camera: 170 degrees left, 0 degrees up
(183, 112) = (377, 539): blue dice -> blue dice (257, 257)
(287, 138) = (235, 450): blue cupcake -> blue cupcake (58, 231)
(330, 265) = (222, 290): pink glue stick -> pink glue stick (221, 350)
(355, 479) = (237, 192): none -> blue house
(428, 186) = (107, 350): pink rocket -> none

————————

Activity: Write out again, exactly, the line containing "(183, 112) = (377, 539): blue" and every later line of the records. Omit the rest.

Expected answer:
(183, 112) = (377, 539): blue dice -> blue dice (257, 257)
(287, 138) = (235, 450): blue cupcake -> blue cupcake (58, 231)
(330, 265) = (222, 290): pink glue stick -> pink glue stick (221, 350)
(355, 479) = (237, 192): none -> blue house
(428, 186) = (107, 350): pink rocket -> none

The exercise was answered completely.